• _TASK ITEM_
The line containing "none -> orange slope D1:E2 level 1 top 2" marks the end: restate word for word every line from the first line of the entries below through that one.

• _Coordinate-based object records_
******************************

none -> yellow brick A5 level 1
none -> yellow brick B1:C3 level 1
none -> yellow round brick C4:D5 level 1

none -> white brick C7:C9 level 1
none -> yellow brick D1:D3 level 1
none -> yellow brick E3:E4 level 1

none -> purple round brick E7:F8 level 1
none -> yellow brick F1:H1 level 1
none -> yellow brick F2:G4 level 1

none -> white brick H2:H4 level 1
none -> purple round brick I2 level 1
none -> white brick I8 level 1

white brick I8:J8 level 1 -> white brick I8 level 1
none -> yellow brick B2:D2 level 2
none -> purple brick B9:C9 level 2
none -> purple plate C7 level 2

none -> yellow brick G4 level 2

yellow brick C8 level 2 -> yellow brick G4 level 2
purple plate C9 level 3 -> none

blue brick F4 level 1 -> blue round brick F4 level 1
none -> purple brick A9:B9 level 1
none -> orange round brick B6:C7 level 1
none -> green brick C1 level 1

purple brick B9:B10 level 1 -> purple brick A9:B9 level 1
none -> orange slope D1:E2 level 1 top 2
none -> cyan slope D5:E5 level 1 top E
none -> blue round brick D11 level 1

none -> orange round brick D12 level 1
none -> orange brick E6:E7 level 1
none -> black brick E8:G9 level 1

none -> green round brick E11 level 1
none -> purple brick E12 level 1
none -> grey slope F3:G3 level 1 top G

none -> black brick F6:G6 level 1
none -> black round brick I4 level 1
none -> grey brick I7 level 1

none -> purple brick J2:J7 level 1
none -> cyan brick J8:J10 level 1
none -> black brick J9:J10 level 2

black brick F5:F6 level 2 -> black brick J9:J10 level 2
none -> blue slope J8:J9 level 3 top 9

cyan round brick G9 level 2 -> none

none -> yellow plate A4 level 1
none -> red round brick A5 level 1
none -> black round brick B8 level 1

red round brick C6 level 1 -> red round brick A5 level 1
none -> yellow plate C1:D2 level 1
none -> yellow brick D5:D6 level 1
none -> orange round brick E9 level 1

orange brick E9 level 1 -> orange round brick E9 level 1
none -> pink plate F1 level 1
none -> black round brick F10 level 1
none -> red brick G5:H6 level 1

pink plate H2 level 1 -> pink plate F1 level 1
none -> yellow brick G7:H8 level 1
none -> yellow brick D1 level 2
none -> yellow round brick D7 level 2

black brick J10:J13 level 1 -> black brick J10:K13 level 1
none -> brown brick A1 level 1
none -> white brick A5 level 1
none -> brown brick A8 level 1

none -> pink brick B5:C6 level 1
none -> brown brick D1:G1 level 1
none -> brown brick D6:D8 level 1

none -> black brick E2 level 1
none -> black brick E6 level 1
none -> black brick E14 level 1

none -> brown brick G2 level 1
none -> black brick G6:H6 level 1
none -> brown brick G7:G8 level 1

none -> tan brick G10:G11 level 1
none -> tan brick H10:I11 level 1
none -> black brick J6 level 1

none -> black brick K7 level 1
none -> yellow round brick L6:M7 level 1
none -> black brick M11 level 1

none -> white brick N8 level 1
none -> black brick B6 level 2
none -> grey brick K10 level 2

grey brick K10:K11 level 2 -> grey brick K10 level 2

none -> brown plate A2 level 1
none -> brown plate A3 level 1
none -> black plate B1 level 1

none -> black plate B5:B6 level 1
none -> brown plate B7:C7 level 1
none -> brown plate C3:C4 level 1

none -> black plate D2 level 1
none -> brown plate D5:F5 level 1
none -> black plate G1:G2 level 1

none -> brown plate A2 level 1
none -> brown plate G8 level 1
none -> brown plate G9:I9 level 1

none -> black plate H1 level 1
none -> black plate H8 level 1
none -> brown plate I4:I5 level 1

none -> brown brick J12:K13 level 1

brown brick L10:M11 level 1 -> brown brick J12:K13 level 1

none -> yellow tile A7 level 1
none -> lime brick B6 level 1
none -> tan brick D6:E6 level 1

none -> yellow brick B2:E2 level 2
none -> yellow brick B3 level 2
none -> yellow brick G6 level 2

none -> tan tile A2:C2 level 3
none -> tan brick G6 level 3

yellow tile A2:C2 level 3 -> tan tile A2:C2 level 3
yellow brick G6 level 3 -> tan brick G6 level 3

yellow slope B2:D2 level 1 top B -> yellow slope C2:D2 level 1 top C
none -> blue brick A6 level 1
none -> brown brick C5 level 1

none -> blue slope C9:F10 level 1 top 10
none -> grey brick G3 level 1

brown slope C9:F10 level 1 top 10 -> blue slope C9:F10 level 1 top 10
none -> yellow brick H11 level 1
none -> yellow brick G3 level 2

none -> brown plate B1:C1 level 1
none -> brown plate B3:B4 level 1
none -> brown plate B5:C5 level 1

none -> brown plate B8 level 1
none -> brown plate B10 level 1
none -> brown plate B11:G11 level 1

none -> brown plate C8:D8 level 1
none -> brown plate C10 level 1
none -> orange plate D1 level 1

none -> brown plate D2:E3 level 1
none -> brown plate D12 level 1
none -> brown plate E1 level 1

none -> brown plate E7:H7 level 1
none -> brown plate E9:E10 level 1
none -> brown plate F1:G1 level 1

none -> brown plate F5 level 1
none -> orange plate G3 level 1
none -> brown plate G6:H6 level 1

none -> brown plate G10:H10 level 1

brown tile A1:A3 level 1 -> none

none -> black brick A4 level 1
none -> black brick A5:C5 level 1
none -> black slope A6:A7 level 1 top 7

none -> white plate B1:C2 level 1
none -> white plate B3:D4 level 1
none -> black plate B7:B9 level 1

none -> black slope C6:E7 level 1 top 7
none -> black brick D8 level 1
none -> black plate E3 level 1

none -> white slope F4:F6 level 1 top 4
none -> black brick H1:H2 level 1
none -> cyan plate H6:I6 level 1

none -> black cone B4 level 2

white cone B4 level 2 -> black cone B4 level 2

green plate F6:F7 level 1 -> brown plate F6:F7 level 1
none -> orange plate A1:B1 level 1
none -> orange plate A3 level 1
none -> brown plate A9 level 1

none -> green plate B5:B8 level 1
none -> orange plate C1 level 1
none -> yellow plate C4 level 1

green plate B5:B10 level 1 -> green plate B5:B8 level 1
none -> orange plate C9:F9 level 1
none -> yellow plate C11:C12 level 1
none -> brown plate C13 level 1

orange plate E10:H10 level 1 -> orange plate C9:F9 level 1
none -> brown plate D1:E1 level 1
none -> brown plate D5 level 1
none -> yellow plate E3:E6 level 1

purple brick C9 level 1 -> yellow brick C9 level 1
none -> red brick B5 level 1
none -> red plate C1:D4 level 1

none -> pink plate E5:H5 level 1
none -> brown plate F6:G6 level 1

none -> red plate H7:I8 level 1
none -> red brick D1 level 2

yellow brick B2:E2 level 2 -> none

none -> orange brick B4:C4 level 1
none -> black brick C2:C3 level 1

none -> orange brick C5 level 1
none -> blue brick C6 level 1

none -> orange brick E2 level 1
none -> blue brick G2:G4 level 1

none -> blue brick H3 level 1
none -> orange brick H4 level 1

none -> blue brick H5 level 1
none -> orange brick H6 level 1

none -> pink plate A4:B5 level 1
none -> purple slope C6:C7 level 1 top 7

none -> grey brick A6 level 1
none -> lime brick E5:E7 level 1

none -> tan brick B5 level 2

******************************

• _THE COMPLETED TASK_
none -> yellow brick A5 level 1
none -> yellow brick B1:C3 level 1
none -> yellow round brick C4:D5 level 1

none -> white brick C7:C9 level 1
none -> yellow brick D1:D3 level 1
none -> yellow brick E3:E4 level 1

none -> purple round brick E7:F8 level 1
none -> yellow brick F1:H1 level 1
none -> yellow brick F2:G4 level 1

none -> white brick H2:H4 level 1
none -> purple round brick I2 level 1
none -> white brick I8 level 1

white brick I8:J8 level 1 -> white brick I8 level 1
none -> yellow brick B2:D2 level 2
none -> purple brick B9:C9 level 2
none -> purple plate C7 level 2

none -> yellow brick G4 level 2

yellow brick C8 level 2 -> yellow brick G4 level 2
purple plate C9 level 3 -> none

blue brick F4 level 1 -> blue round brick F4 level 1
none -> purple brick A9:B9 level 1
none -> orange round brick B6:C7 level 1
none -> green brick C1 level 1

purple brick B9:B10 level 1 -> purple brick A9:B9 level 1
none -> orange slope D1:E2 level 1 top 2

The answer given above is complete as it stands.